▶ **Input data**
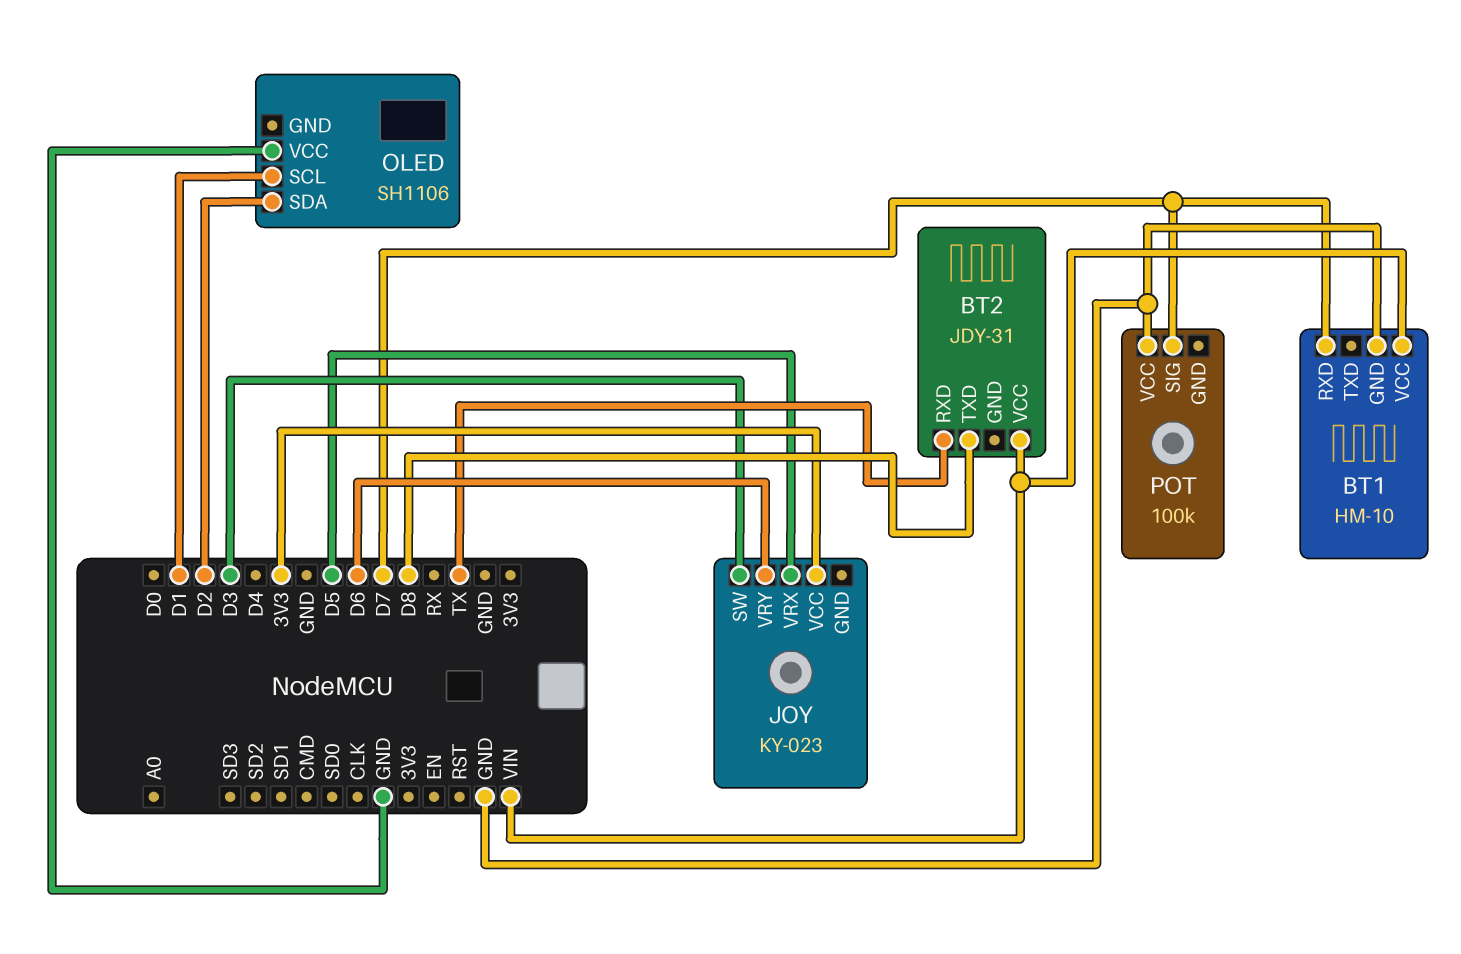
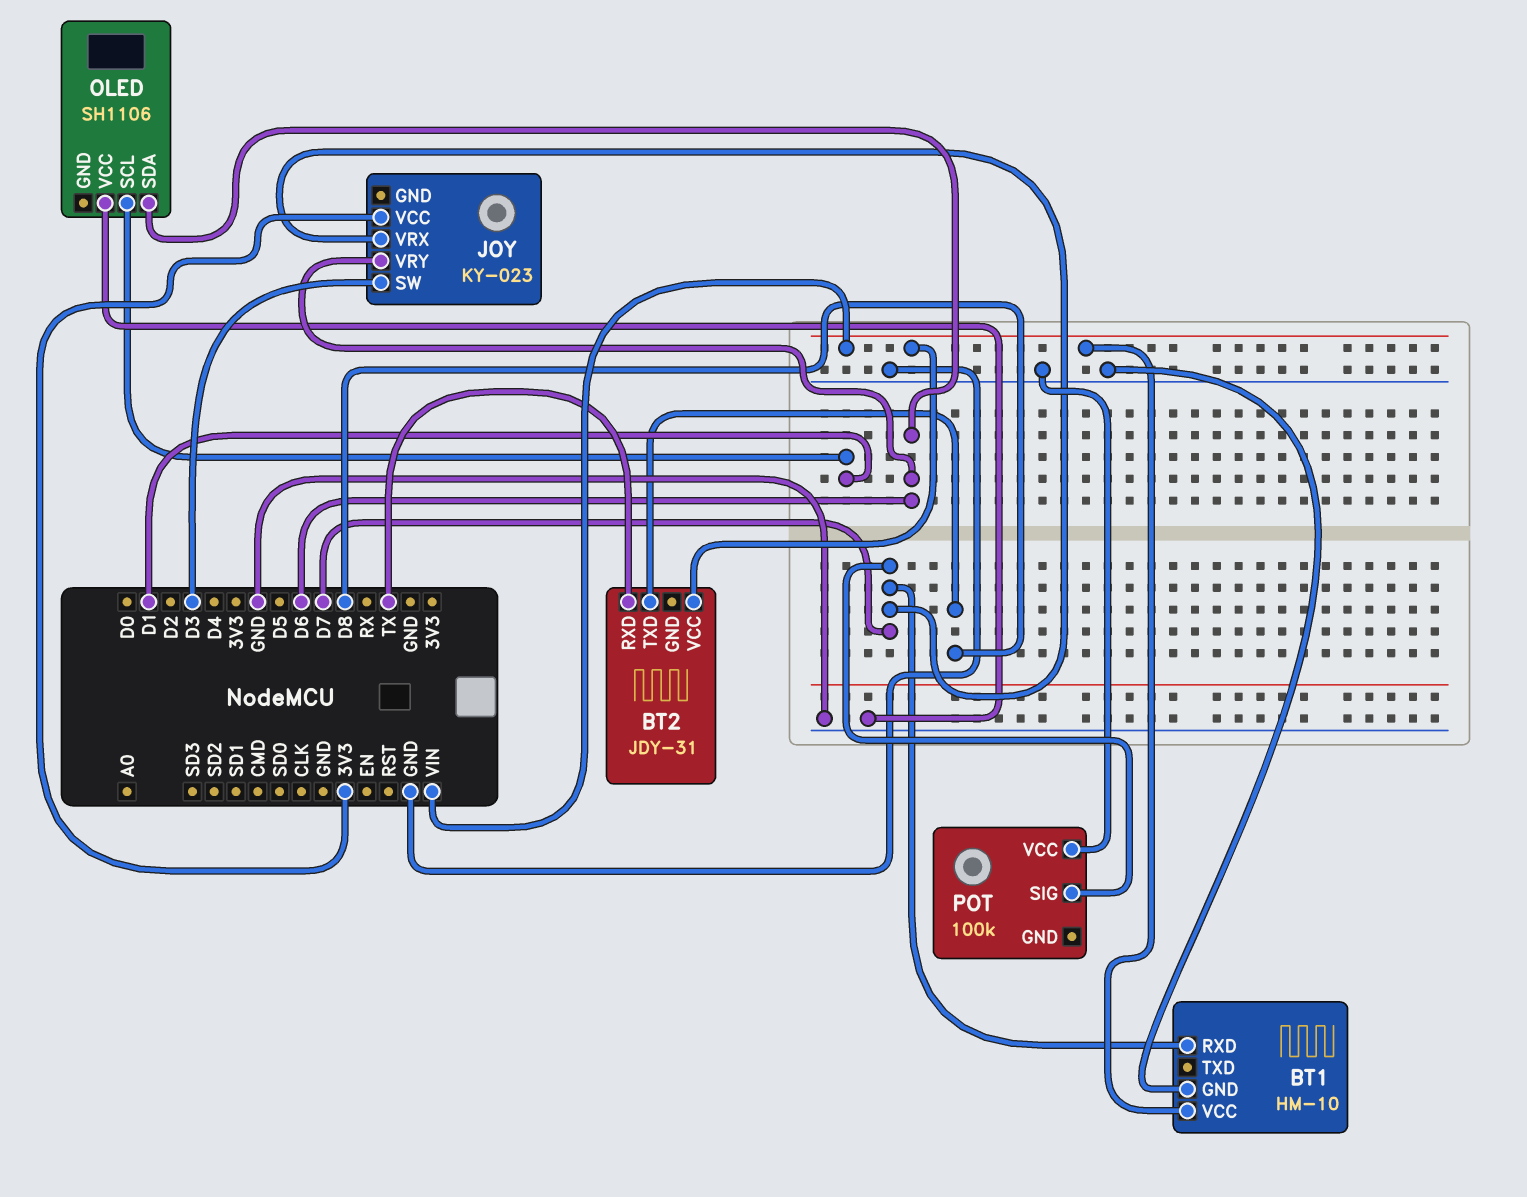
JOY pin VRX: D5 -> D7
OLED pin SDA: D2 -> D6

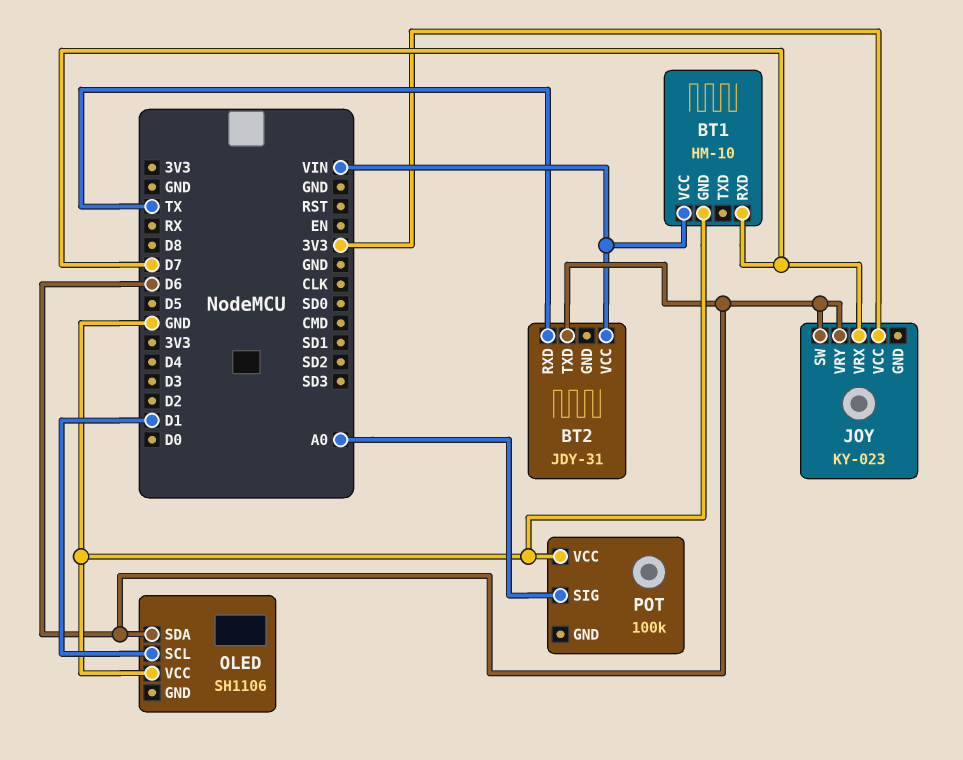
BT2 pin TXD: D8 -> D6
JOY pin SW: D3 -> D6
POT pin SIG: D7 -> A0

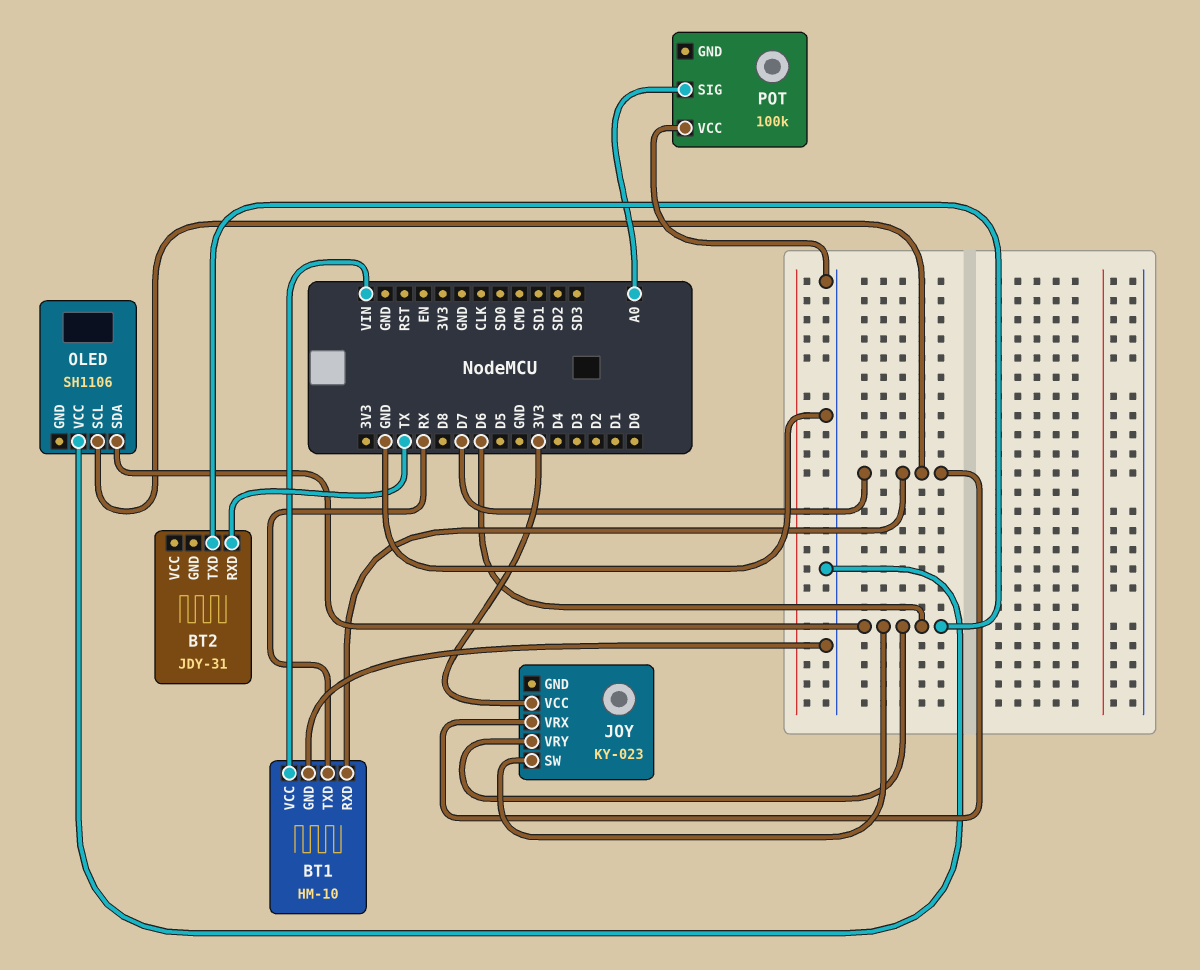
BT1 pin TXD: none -> RX
BT2 pin VCC: VIN -> none
OLED pin SCL: D1 -> D7

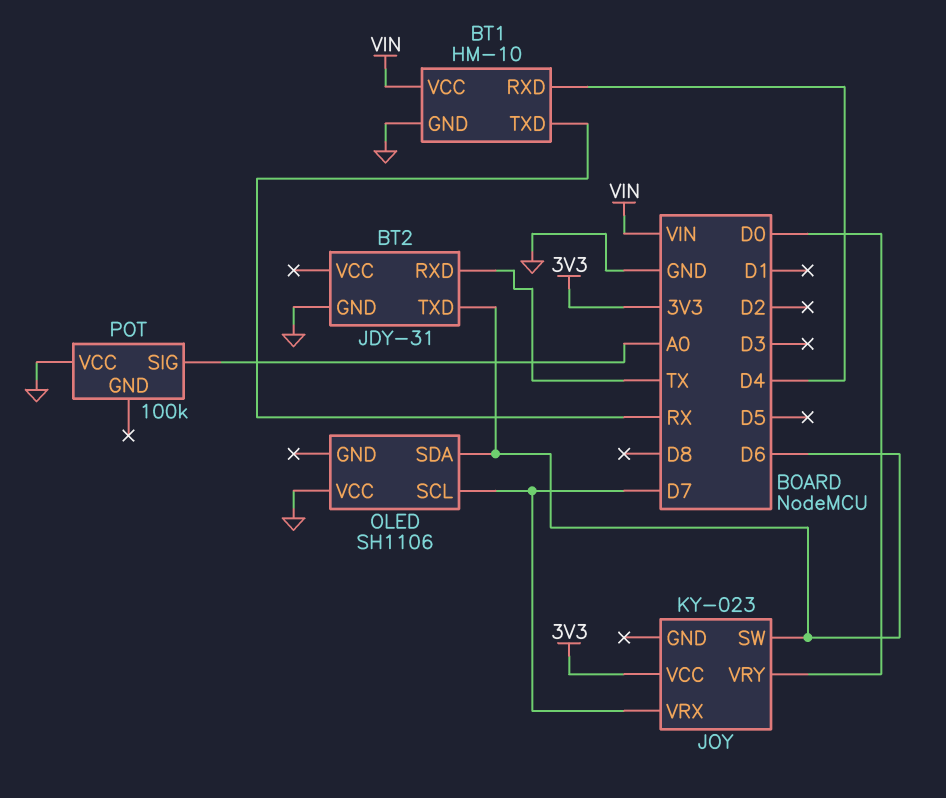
BT1 pin RXD: D7 -> D4
BT2 pin GND: none -> GND
JOY pin VRY: D6 -> D0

▶ **Required work**
When you find the line that contains "OLED pin SCL: D1 -> D7", retype it and every line after it through the end of the data above, exactly, with no pictures.

▶ **Response box**
OLED pin SCL: D1 -> D7

BT1 pin RXD: D7 -> D4
BT2 pin GND: none -> GND
JOY pin VRY: D6 -> D0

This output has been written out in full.